◆ Problem statement
Copy each of the entries below faithfully, setting aside any pictures.

Items from a dataset
——————————

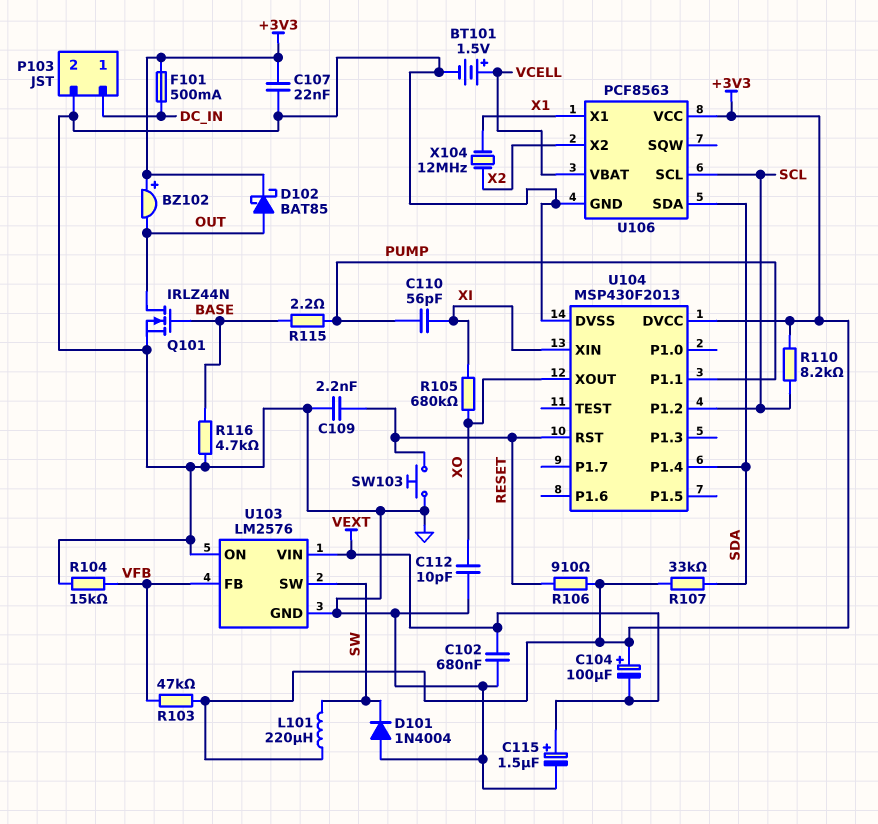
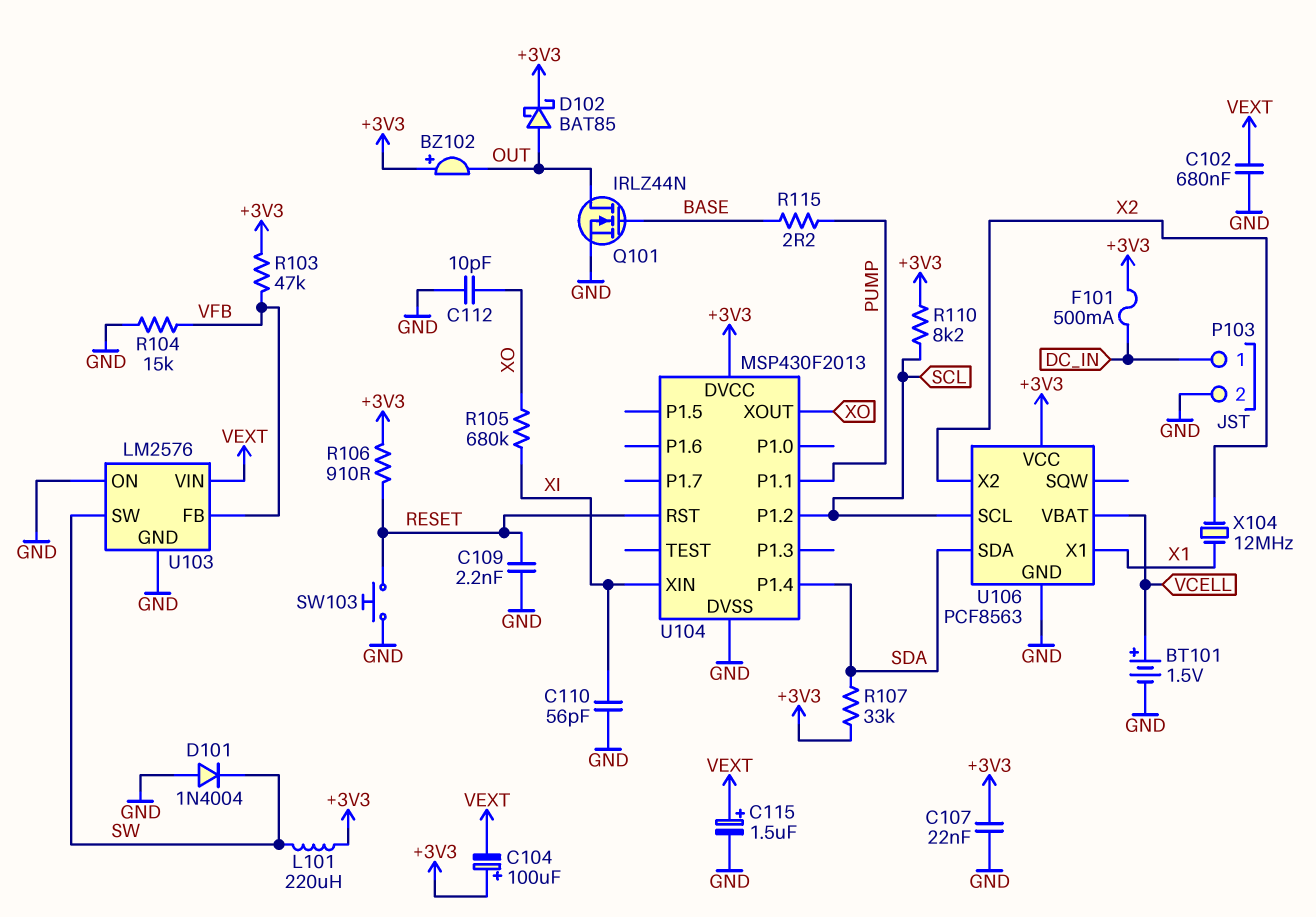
C110: 56pF (PUMP, XI) -> 56pF (GND, XI)
R116: 4.7k (BASE, GND) -> none

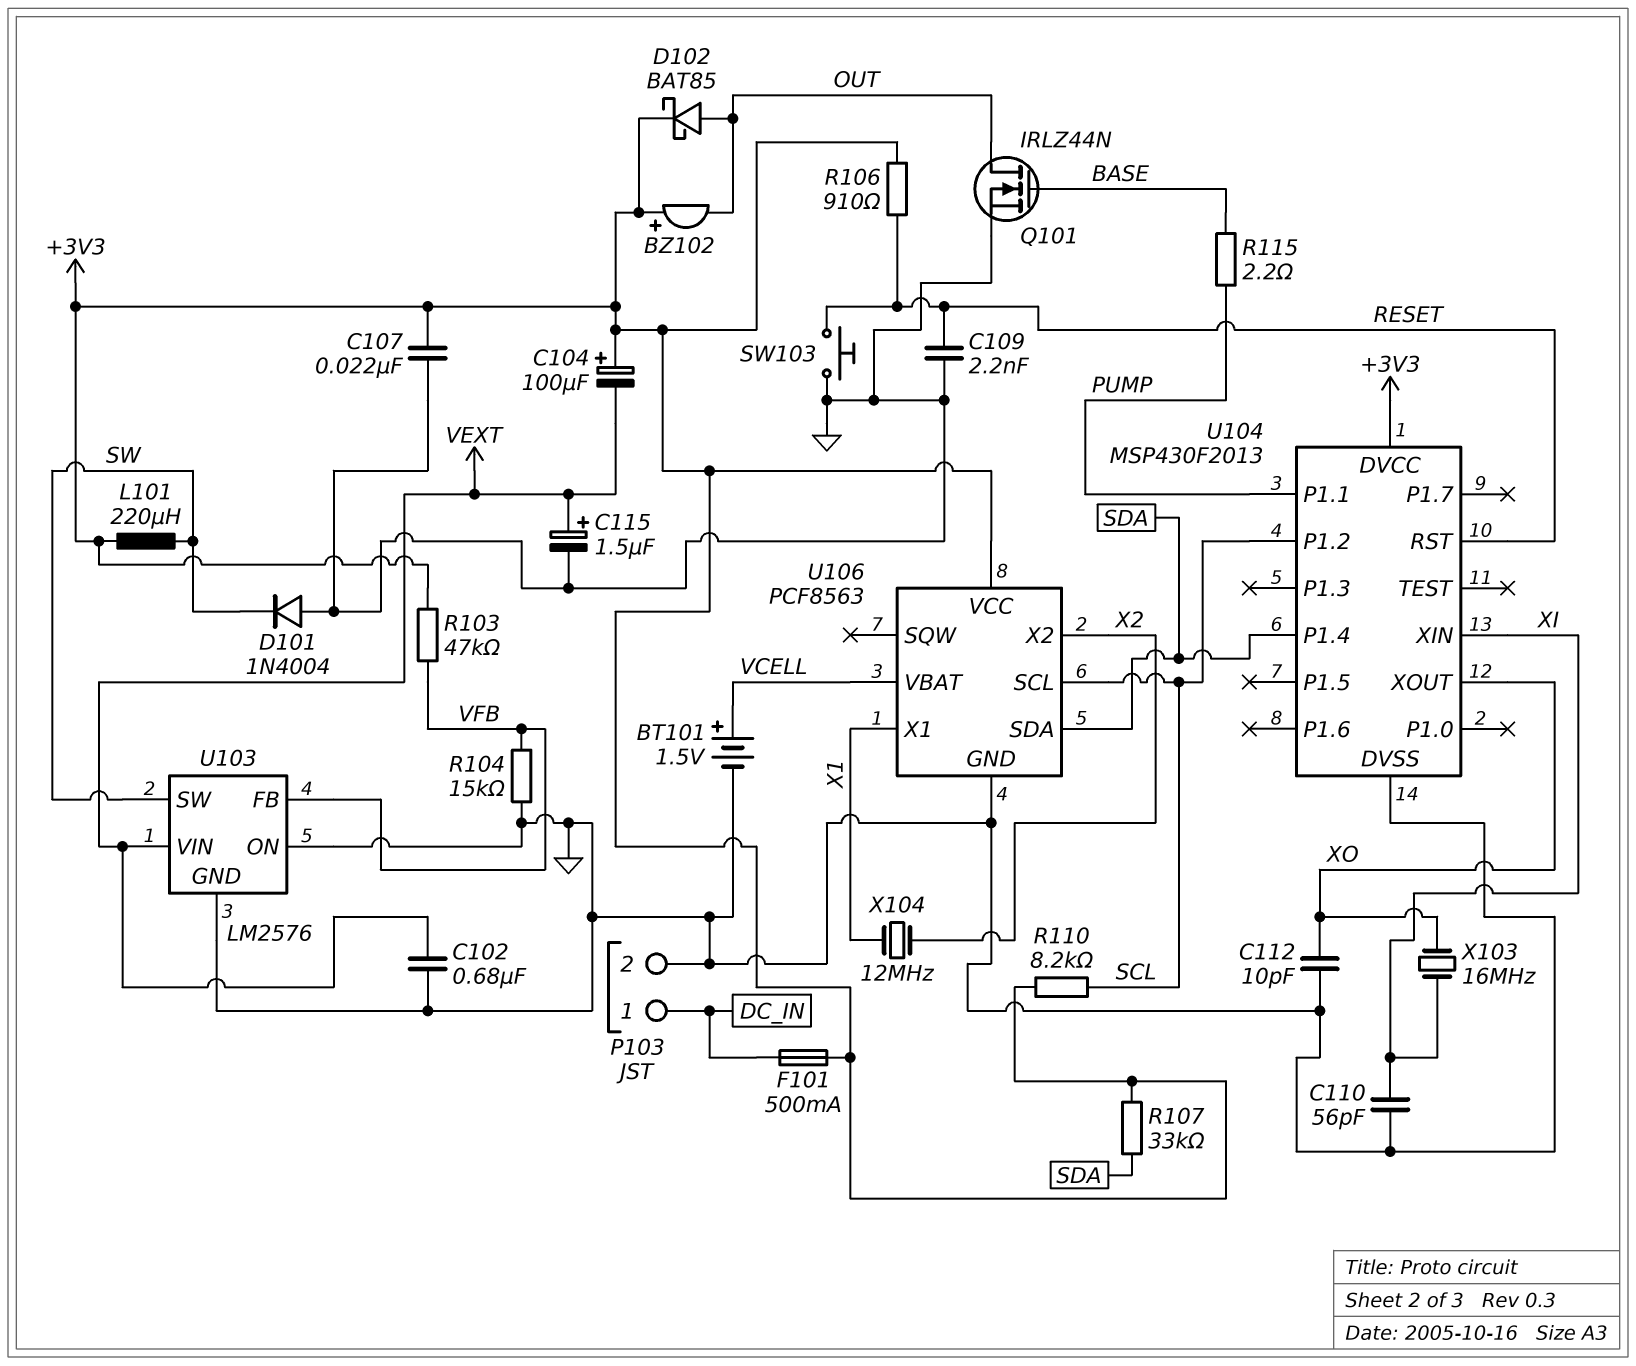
R105: 680k (XI, XO) -> none
X103: none -> 16MHz (XI, XO)

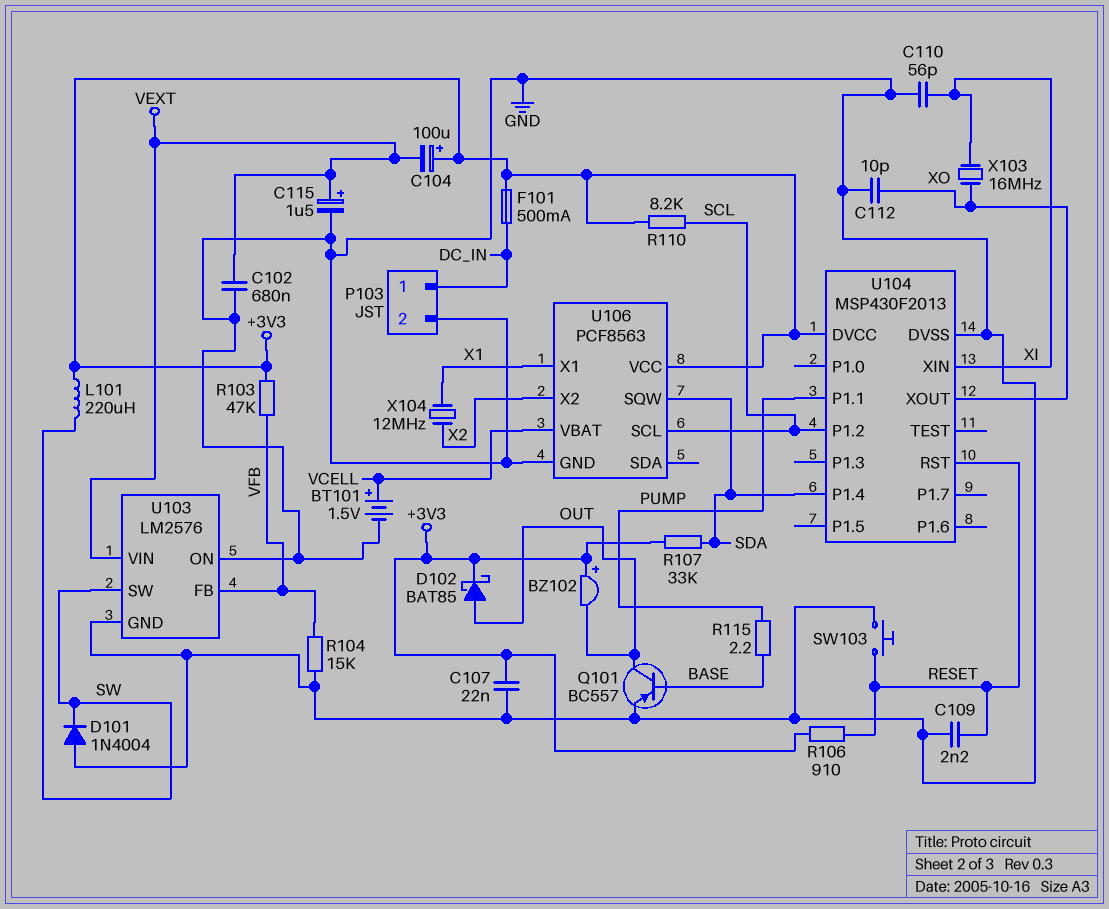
Q101: NMOS IRLZ44N (G BASE, D OUT, S GND) -> PNP BC557 (B BASE, C OUT, E GND)
U106 pin SDA: SDA -> none
U106 pin SQW: none -> SDA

——————————

◆ Written response
C110: 56pF (PUMP, XI) -> 56pF (GND, XI)
R116: 4.7k (BASE, GND) -> none

R105: 680k (XI, XO) -> none
X103: none -> 16MHz (XI, XO)

Q101: NMOS IRLZ44N (G BASE, D OUT, S GND) -> PNP BC557 (B BASE, C OUT, E GND)
U106 pin SDA: SDA -> none
U106 pin SQW: none -> SDA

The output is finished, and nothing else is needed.